[Short exercise]: Reproduce every one of the records below verbatim, line for line, adding nothing and leaving nothing out.

----

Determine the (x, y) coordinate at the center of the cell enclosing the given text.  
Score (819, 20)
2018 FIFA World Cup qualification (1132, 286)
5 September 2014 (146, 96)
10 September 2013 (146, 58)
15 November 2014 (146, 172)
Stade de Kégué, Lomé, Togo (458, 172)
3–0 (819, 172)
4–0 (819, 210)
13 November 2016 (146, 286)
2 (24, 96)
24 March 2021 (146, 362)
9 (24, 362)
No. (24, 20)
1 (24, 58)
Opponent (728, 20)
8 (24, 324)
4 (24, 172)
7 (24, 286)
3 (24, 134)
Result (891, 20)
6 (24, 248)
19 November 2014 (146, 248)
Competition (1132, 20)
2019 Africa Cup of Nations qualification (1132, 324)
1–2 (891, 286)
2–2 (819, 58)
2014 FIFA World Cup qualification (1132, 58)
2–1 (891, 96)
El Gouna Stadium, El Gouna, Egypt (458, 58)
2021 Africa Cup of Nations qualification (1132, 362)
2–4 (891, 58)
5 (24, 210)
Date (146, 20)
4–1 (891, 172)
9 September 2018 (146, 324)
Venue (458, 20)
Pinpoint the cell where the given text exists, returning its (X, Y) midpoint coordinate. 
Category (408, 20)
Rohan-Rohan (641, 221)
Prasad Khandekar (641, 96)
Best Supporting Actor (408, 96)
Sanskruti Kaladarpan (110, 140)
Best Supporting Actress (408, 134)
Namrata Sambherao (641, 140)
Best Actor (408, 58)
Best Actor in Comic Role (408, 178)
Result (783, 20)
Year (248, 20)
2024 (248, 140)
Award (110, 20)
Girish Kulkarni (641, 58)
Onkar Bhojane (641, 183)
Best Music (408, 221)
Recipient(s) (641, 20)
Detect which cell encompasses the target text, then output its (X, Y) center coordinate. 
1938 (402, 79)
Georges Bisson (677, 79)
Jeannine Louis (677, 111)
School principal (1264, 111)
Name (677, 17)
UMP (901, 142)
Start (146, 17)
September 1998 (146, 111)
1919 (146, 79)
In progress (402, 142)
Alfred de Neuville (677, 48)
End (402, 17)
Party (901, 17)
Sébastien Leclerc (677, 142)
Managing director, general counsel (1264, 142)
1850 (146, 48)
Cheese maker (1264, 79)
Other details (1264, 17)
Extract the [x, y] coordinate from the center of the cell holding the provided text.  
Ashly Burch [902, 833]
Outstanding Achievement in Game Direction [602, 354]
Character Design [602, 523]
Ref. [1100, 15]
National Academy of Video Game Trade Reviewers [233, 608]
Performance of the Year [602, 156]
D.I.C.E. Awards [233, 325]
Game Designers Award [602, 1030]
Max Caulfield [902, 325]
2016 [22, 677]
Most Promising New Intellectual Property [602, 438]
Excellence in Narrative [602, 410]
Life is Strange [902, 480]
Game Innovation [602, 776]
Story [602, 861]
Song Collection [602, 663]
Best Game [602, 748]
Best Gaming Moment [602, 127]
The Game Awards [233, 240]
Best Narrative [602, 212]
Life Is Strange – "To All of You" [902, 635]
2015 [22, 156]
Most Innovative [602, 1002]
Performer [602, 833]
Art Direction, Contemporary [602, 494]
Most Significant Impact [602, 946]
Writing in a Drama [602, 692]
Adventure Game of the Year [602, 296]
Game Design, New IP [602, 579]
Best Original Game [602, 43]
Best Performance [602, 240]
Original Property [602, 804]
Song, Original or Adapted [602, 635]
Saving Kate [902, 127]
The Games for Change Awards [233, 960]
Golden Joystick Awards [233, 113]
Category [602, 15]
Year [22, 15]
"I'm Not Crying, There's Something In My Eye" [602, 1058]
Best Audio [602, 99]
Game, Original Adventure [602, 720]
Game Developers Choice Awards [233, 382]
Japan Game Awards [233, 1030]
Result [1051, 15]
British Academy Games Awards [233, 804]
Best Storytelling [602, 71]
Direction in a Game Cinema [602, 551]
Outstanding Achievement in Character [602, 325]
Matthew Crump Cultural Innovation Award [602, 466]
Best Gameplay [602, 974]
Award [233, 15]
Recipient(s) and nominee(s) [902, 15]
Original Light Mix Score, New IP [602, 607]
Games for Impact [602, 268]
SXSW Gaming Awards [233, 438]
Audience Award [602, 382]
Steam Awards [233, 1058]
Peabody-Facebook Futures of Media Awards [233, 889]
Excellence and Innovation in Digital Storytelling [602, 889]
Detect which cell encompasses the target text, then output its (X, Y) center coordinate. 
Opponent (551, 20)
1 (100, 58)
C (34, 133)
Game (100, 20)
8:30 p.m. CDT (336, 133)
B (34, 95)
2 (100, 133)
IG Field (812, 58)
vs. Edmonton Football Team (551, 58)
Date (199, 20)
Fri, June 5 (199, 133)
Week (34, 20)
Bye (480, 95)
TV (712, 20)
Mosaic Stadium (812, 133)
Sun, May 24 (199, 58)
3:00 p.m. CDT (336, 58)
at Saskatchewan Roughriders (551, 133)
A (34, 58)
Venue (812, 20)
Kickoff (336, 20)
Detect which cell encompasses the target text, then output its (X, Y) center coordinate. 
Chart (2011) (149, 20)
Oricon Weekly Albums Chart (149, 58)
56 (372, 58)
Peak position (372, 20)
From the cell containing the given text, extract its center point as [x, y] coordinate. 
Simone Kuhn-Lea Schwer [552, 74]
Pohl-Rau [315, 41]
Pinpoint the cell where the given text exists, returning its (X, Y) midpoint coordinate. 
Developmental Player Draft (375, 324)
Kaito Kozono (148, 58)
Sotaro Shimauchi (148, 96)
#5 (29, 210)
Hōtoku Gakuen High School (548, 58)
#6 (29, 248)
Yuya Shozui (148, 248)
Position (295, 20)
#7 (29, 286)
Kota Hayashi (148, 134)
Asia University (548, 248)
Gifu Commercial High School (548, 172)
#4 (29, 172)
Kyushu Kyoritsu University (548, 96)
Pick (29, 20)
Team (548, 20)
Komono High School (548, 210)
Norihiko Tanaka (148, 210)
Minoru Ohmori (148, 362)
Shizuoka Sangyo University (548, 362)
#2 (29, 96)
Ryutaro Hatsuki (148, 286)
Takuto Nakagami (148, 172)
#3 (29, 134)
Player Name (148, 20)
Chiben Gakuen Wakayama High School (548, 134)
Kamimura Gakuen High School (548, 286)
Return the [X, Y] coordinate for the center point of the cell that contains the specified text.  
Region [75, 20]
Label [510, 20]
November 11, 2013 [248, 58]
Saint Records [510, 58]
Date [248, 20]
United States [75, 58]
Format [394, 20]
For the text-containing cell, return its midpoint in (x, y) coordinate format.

----

[Output below]:
Determine the (x, y) coordinate at the center of the cell enclosing the given text.  
Score (819, 20)
2018 FIFA World Cup qualification (1132, 286)
5 September 2014 (146, 96)
10 September 2013 (146, 58)
15 November 2014 (146, 172)
Stade de Kégué, Lomé, Togo (458, 172)
3–0 (819, 172)
4–0 (819, 210)
13 November 2016 (146, 286)
2 (24, 96)
24 March 2021 (146, 362)
9 (24, 362)
No. (24, 20)
1 (24, 58)
Opponent (728, 20)
8 (24, 324)
4 (24, 172)
7 (24, 286)
3 (24, 134)
Result (891, 20)
6 (24, 248)
19 November 2014 (146, 248)
Competition (1132, 20)
2019 Africa Cup of Nations qualification (1132, 324)
1–2 (891, 286)
2–2 (819, 58)
2014 FIFA World Cup qualification (1132, 58)
2–1 (891, 96)
El Gouna Stadium, El Gouna, Egypt (458, 58)
2021 Africa Cup of Nations qualification (1132, 362)
2–4 (891, 58)
5 (24, 210)
Date (146, 20)
4–1 (891, 172)
9 September 2018 (146, 324)
Venue (458, 20)
Pinpoint the cell where the given text exists, returning its (X, Y) midpoint coordinate. 
Category (408, 20)
Rohan-Rohan (641, 221)
Prasad Khandekar (641, 96)
Best Supporting Actor (408, 96)
Sanskruti Kaladarpan (110, 140)
Best Supporting Actress (408, 134)
Namrata Sambherao (641, 140)
Best Actor (408, 58)
Best Actor in Comic Role (408, 178)
Result (783, 20)
Year (248, 20)
2024 (248, 140)
Award (110, 20)
Girish Kulkarni (641, 58)
Onkar Bhojane (641, 183)
Best Music (408, 221)
Recipient(s) (641, 20)
Detect which cell encompasses the target text, then output its (X, Y) center coordinate. 
1938 (402, 79)
Georges Bisson (677, 79)
Jeannine Louis (677, 111)
School principal (1264, 111)
Name (677, 17)
UMP (901, 142)
Start (146, 17)
September 1998 (146, 111)
1919 (146, 79)
In progress (402, 142)
Alfred de Neuville (677, 48)
End (402, 17)
Party (901, 17)
Sébastien Leclerc (677, 142)
Managing director, general counsel (1264, 142)
1850 (146, 48)
Cheese maker (1264, 79)
Other details (1264, 17)
Extract the [x, y] coordinate from the center of the cell holding the provided text.  
Ashly Burch [902, 833]
Outstanding Achievement in Game Direction [602, 354]
Character Design [602, 523]
Ref. [1100, 15]
National Academy of Video Game Trade Reviewers [233, 608]
Performance of the Year [602, 156]
D.I.C.E. Awards [233, 325]
Game Designers Award [602, 1030]
Max Caulfield [902, 325]
2016 [22, 677]
Most Promising New Intellectual Property [602, 438]
Excellence in Narrative [602, 410]
Life is Strange [902, 480]
Game Innovation [602, 776]
Story [602, 861]
Song Collection [602, 663]
Best Game [602, 748]
Best Gaming Moment [602, 127]
The Game Awards [233, 240]
Best Narrative [602, 212]
Life Is Strange – "To All of You" [902, 635]
2015 [22, 156]
Most Innovative [602, 1002]
Performer [602, 833]
Art Direction, Contemporary [602, 494]
Most Significant Impact [602, 946]
Writing in a Drama [602, 692]
Adventure Game of the Year [602, 296]
Game Design, New IP [602, 579]
Best Original Game [602, 43]
Best Performance [602, 240]
Original Property [602, 804]
Song, Original or Adapted [602, 635]
Saving Kate [902, 127]
The Games for Change Awards [233, 960]
Golden Joystick Awards [233, 113]
Category [602, 15]
Year [22, 15]
"I'm Not Crying, There's Something In My Eye" [602, 1058]
Best Audio [602, 99]
Game, Original Adventure [602, 720]
Game Developers Choice Awards [233, 382]
Japan Game Awards [233, 1030]
Result [1051, 15]
British Academy Games Awards [233, 804]
Best Storytelling [602, 71]
Direction in a Game Cinema [602, 551]
Outstanding Achievement in Character [602, 325]
Matthew Crump Cultural Innovation Award [602, 466]
Best Gameplay [602, 974]
Award [233, 15]
Recipient(s) and nominee(s) [902, 15]
Original Light Mix Score, New IP [602, 607]
Games for Impact [602, 268]
SXSW Gaming Awards [233, 438]
Audience Award [602, 382]
Steam Awards [233, 1058]
Peabody-Facebook Futures of Media Awards [233, 889]
Excellence and Innovation in Digital Storytelling [602, 889]
Detect which cell encompasses the target text, then output its (X, Y) center coordinate. 
Opponent (551, 20)
1 (100, 58)
C (34, 133)
Game (100, 20)
8:30 p.m. CDT (336, 133)
B (34, 95)
2 (100, 133)
IG Field (812, 58)
vs. Edmonton Football Team (551, 58)
Date (199, 20)
Fri, June 5 (199, 133)
Week (34, 20)
Bye (480, 95)
TV (712, 20)
Mosaic Stadium (812, 133)
Sun, May 24 (199, 58)
3:00 p.m. CDT (336, 58)
at Saskatchewan Roughriders (551, 133)
A (34, 58)
Venue (812, 20)
Kickoff (336, 20)
Detect which cell encompasses the target text, then output its (X, Y) center coordinate. 
Chart (2011) (149, 20)
Oricon Weekly Albums Chart (149, 58)
56 (372, 58)
Peak position (372, 20)
From the cell containing the given text, extract its center point as [x, y] coordinate. 
Simone Kuhn-Lea Schwer [552, 74]
Pohl-Rau [315, 41]
Pinpoint the cell where the given text exists, returning its (X, Y) midpoint coordinate. 
Developmental Player Draft (375, 324)
Kaito Kozono (148, 58)
Sotaro Shimauchi (148, 96)
#5 (29, 210)
Hōtoku Gakuen High School (548, 58)
#6 (29, 248)
Yuya Shozui (148, 248)
Position (295, 20)
#7 (29, 286)
Kota Hayashi (148, 134)
Asia University (548, 248)
Gifu Commercial High School (548, 172)
#4 (29, 172)
Kyushu Kyoritsu University (548, 96)
Pick (29, 20)
Team (548, 20)
Komono High School (548, 210)
Norihiko Tanaka (148, 210)
Minoru Ohmori (148, 362)
Shizuoka Sangyo University (548, 362)
#2 (29, 96)
Ryutaro Hatsuki (148, 286)
Takuto Nakagami (148, 172)
#3 (29, 134)
Player Name (148, 20)
Chiben Gakuen Wakayama High School (548, 134)
Kamimura Gakuen High School (548, 286)
Return the [X, Y] coordinate for the center point of the cell that contains the specified text.  
Region [75, 20]
Label [510, 20]
November 11, 2013 [248, 58]
Saint Records [510, 58]
Date [248, 20]
United States [75, 58]
Format [394, 20]
For the text-containing cell, return its midpoint in (x, y) coordinate format.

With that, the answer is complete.